*How to complete this task*
Nothing should be left out: write out the whole listing exactly.

*Data to examine*

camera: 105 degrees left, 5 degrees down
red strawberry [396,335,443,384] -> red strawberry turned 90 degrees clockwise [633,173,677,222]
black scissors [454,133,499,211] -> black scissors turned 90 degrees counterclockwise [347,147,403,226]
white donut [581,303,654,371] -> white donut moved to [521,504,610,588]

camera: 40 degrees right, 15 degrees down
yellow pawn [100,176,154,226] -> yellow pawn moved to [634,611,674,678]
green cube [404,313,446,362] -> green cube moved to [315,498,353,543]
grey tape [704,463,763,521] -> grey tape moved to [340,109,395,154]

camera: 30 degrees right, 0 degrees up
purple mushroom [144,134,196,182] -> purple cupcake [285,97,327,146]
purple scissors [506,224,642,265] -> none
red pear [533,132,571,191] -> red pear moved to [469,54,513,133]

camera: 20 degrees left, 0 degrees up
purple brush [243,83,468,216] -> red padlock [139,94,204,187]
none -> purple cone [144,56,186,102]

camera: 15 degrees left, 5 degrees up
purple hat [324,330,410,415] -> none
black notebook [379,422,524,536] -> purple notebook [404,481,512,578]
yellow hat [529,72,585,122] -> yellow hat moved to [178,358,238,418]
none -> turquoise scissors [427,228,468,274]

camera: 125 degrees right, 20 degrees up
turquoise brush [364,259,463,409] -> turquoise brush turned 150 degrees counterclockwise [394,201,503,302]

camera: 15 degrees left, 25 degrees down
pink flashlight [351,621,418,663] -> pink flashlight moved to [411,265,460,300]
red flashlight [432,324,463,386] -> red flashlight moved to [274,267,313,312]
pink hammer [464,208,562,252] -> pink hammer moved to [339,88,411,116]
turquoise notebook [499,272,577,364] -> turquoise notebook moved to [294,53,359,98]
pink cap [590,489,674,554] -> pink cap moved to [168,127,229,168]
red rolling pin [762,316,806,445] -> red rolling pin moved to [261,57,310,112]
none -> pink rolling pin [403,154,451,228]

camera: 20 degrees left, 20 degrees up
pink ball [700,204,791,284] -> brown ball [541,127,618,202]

*The answer*
camera: 105 degrees left, 5 degrees down
red strawberry [396,335,443,384] -> red strawberry turned 90 degrees clockwise [633,173,677,222]
black scissors [454,133,499,211] -> black scissors turned 90 degrees counterclockwise [347,147,403,226]
white donut [581,303,654,371] -> white donut moved to [521,504,610,588]

camera: 40 degrees right, 15 degrees down
yellow pawn [100,176,154,226] -> yellow pawn moved to [634,611,674,678]
green cube [404,313,446,362] -> green cube moved to [315,498,353,543]
grey tape [704,463,763,521] -> grey tape moved to [340,109,395,154]

camera: 30 degrees right, 0 degrees up
purple mushroom [144,134,196,182] -> purple cupcake [285,97,327,146]
purple scissors [506,224,642,265] -> none
red pear [533,132,571,191] -> red pear moved to [469,54,513,133]

camera: 20 degrees left, 0 degrees up
purple brush [243,83,468,216] -> red padlock [139,94,204,187]
none -> purple cone [144,56,186,102]

camera: 15 degrees left, 5 degrees up
purple hat [324,330,410,415] -> none
black notebook [379,422,524,536] -> purple notebook [404,481,512,578]
yellow hat [529,72,585,122] -> yellow hat moved to [178,358,238,418]
none -> turquoise scissors [427,228,468,274]

camera: 125 degrees right, 20 degrees up
turquoise brush [364,259,463,409] -> turquoise brush turned 150 degrees counterclockwise [394,201,503,302]

camera: 15 degrees left, 25 degrees down
pink flashlight [351,621,418,663] -> pink flashlight moved to [411,265,460,300]
red flashlight [432,324,463,386] -> red flashlight moved to [274,267,313,312]
pink hammer [464,208,562,252] -> pink hammer moved to [339,88,411,116]
turquoise notebook [499,272,577,364] -> turquoise notebook moved to [294,53,359,98]
pink cap [590,489,674,554] -> pink cap moved to [168,127,229,168]
red rolling pin [762,316,806,445] -> red rolling pin moved to [261,57,310,112]
none -> pink rolling pin [403,154,451,228]

camera: 20 degrees left, 20 degrees up
pink ball [700,204,791,284] -> brown ball [541,127,618,202]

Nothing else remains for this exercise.